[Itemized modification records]

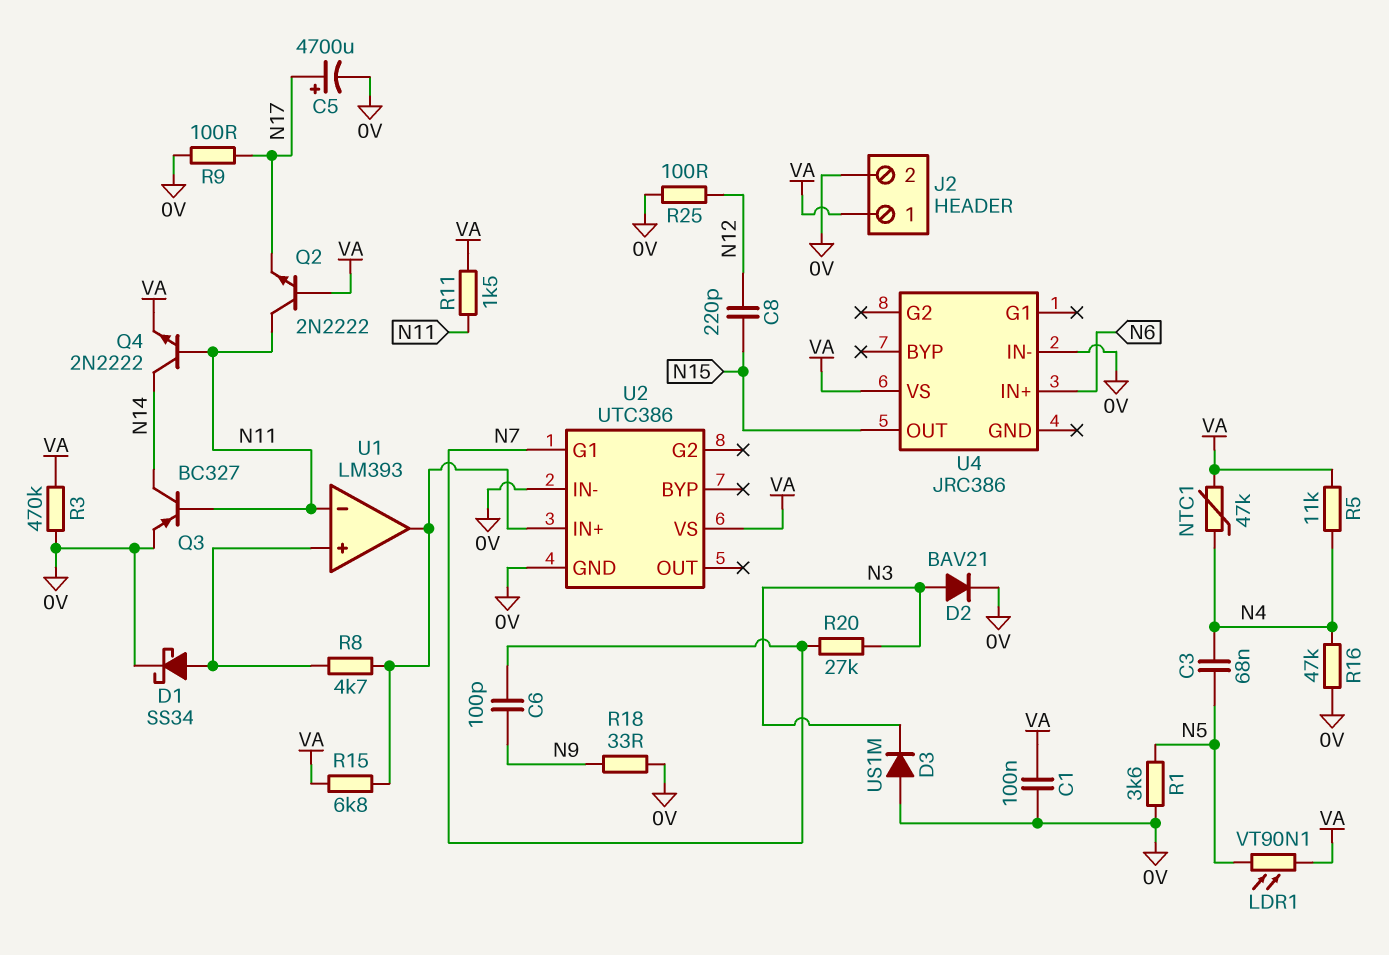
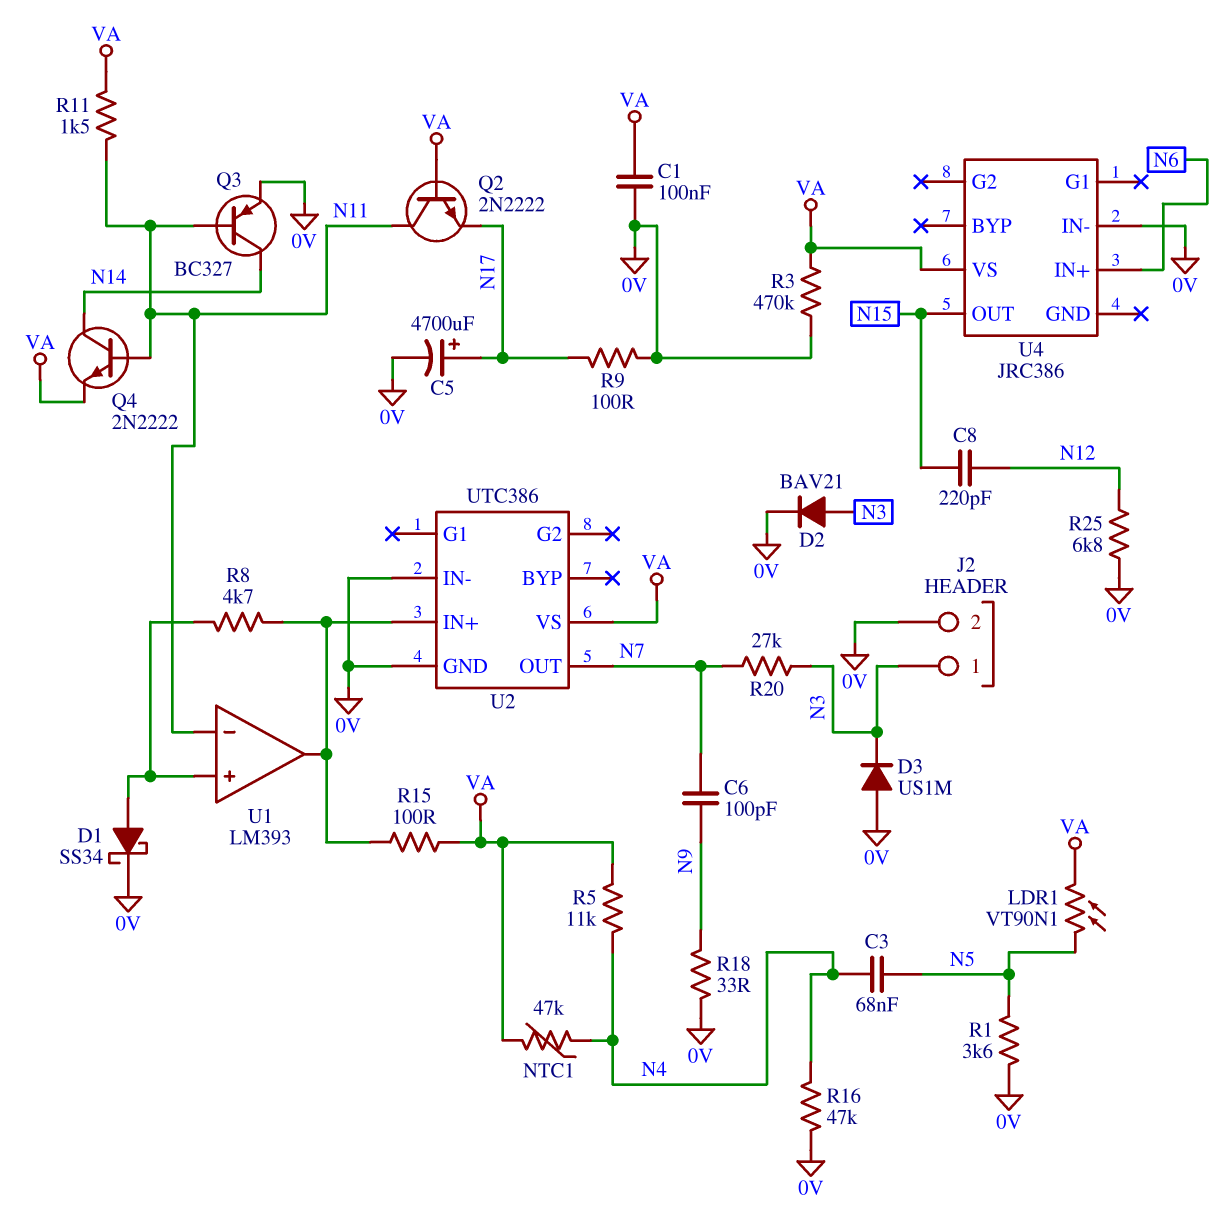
J2 pin 1: VA -> N3
R15: 6.8k (U1/out, VA) -> 100 (U1/out, VA)
R25: 100 (0V, N12) -> 6.8k (0V, N12)
U2 pin G1: N7 -> none
U2 pin OUT: none -> N7

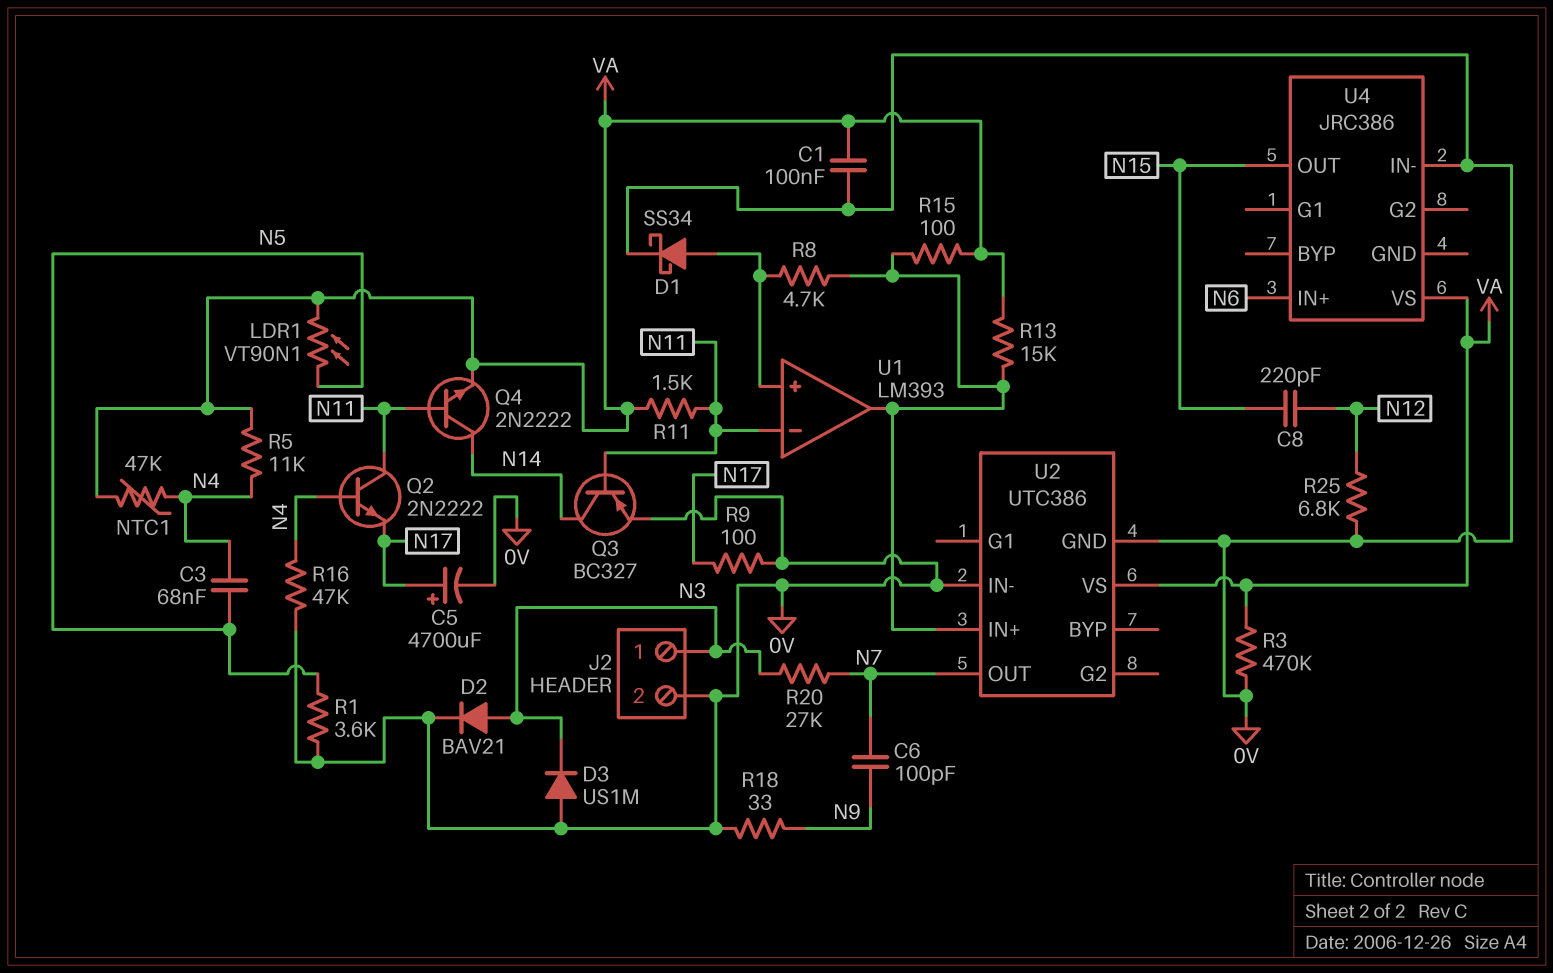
Q2: NPN 2N2222 (B VA, C N11, E N17) -> NPN 2N2222 (B N4, C N11, E N17)
R13: none -> 15k (U1/out, VA)

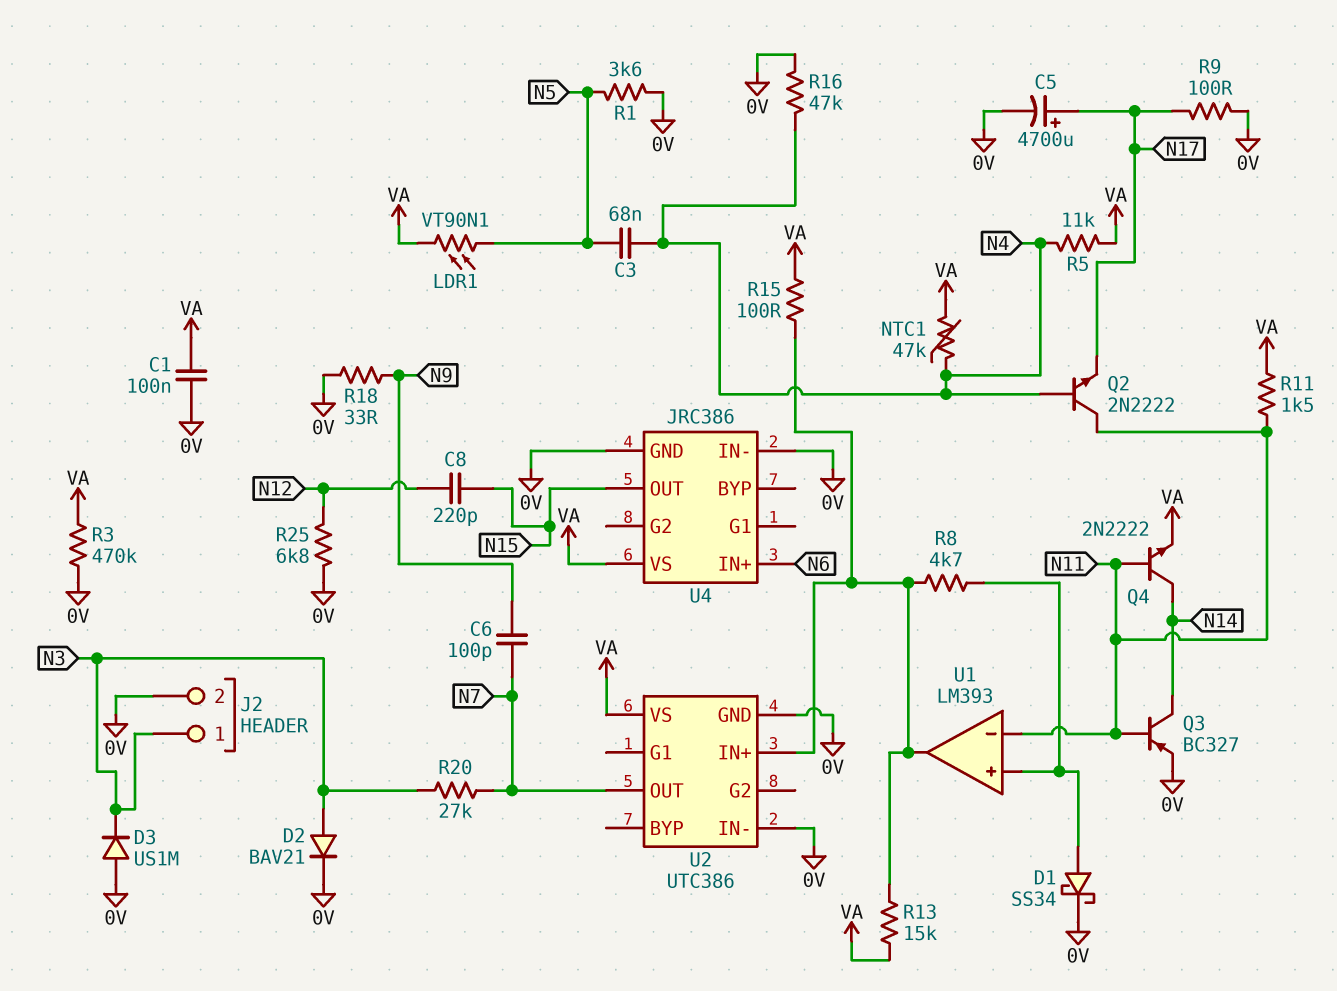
U4 pin GND: none -> 0V

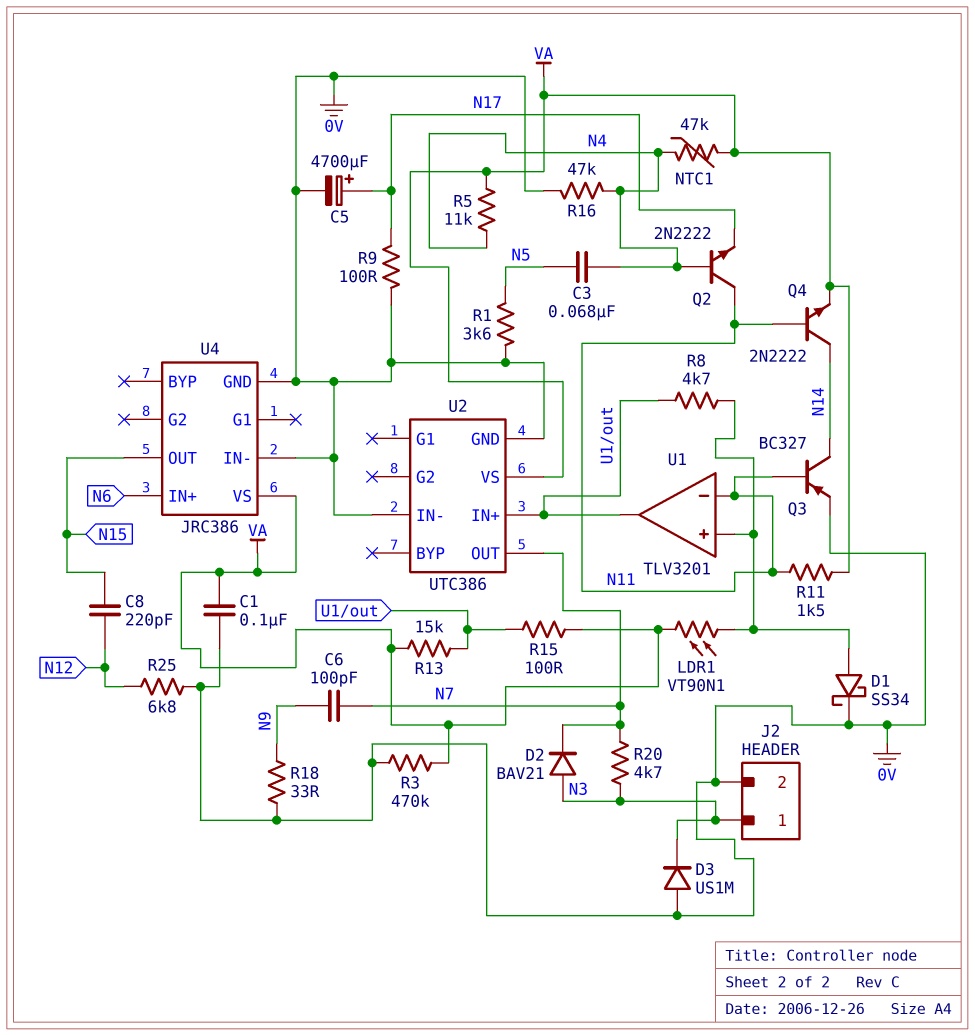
D2: diode BAV21 (A N3, K 0V) -> diode BAV21 (A N3, K N7)
LDR1: VT90N1 (N5, VA) -> VT90N1 (U1/in+, VA)
R20: 27k (N3, N7) -> 4.7k (N3, N7)
U1: LM393 -> TLV3201

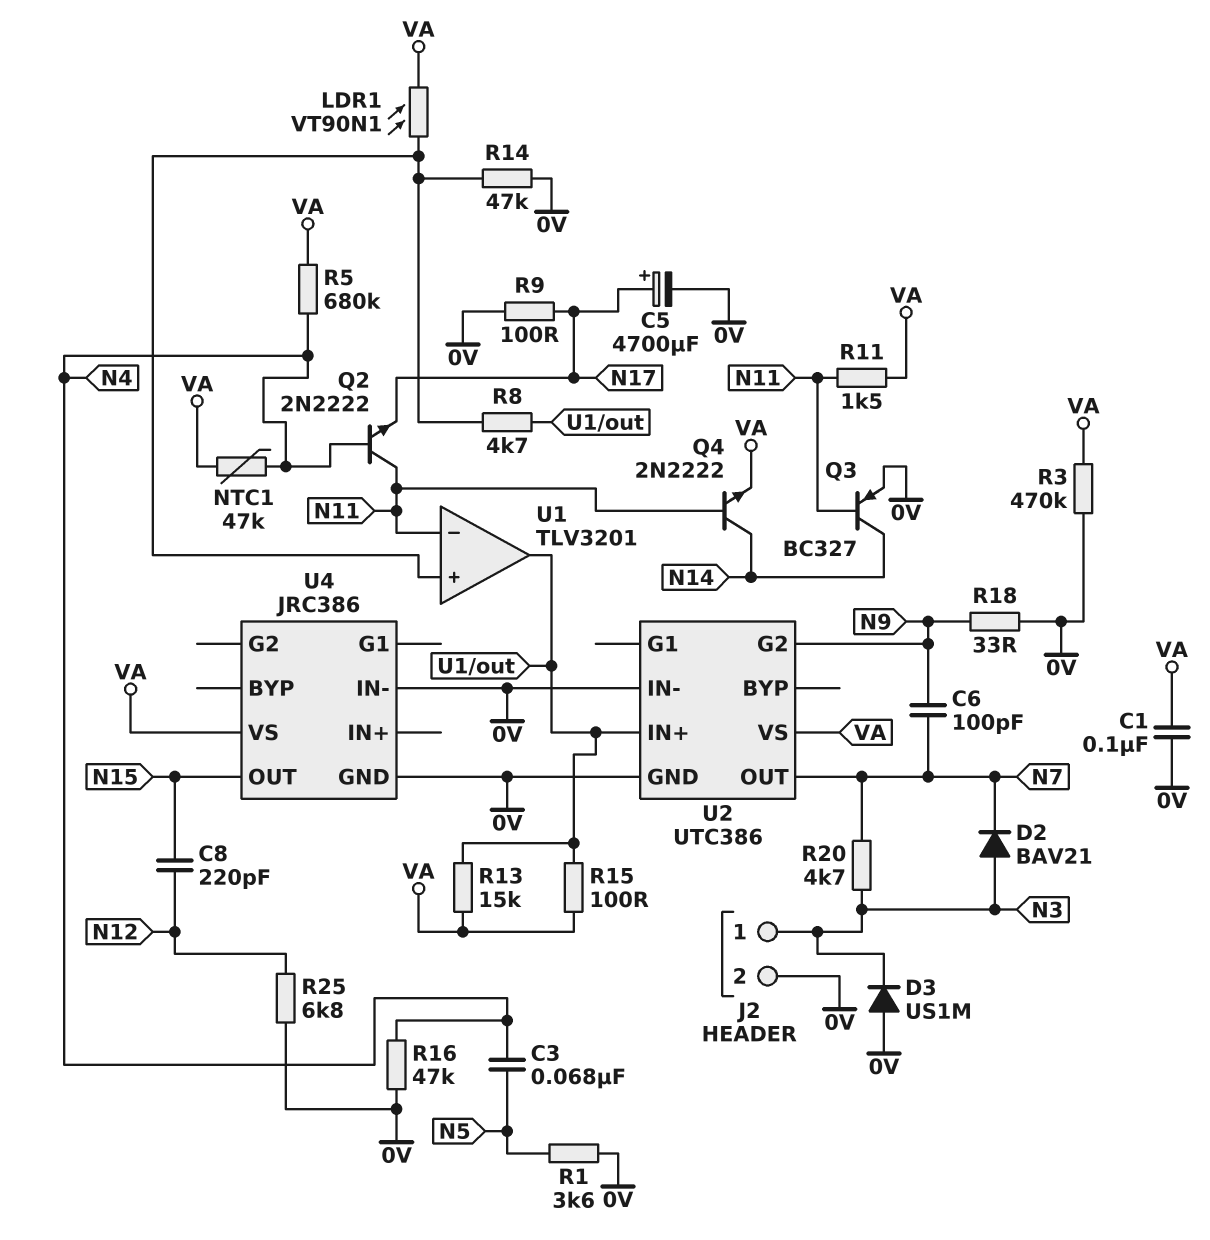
D1: schottky SS34 (A U1/in+, K 0V) -> none
R5: 11k (N4, VA) -> 680k (N4, VA)
R14: none -> 47k (0V, U1/in+)
U2 pin G2: none -> N9
U4 pin IN+: N6 -> none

▶ TASK DETAILS
Drop the images, then copy the data exactly.

▶ ANSWER TO THIS TASK
J2 pin 1: VA -> N3
R15: 6.8k (U1/out, VA) -> 100 (U1/out, VA)
R25: 100 (0V, N12) -> 6.8k (0V, N12)
U2 pin G1: N7 -> none
U2 pin OUT: none -> N7

Q2: NPN 2N2222 (B VA, C N11, E N17) -> NPN 2N2222 (B N4, C N11, E N17)
R13: none -> 15k (U1/out, VA)

U4 pin GND: none -> 0V

D2: diode BAV21 (A N3, K 0V) -> diode BAV21 (A N3, K N7)
LDR1: VT90N1 (N5, VA) -> VT90N1 (U1/in+, VA)
R20: 27k (N3, N7) -> 4.7k (N3, N7)
U1: LM393 -> TLV3201

D1: schottky SS34 (A U1/in+, K 0V) -> none
R5: 11k (N4, VA) -> 680k (N4, VA)
R14: none -> 47k (0V, U1/in+)
U2 pin G2: none -> N9
U4 pin IN+: N6 -> none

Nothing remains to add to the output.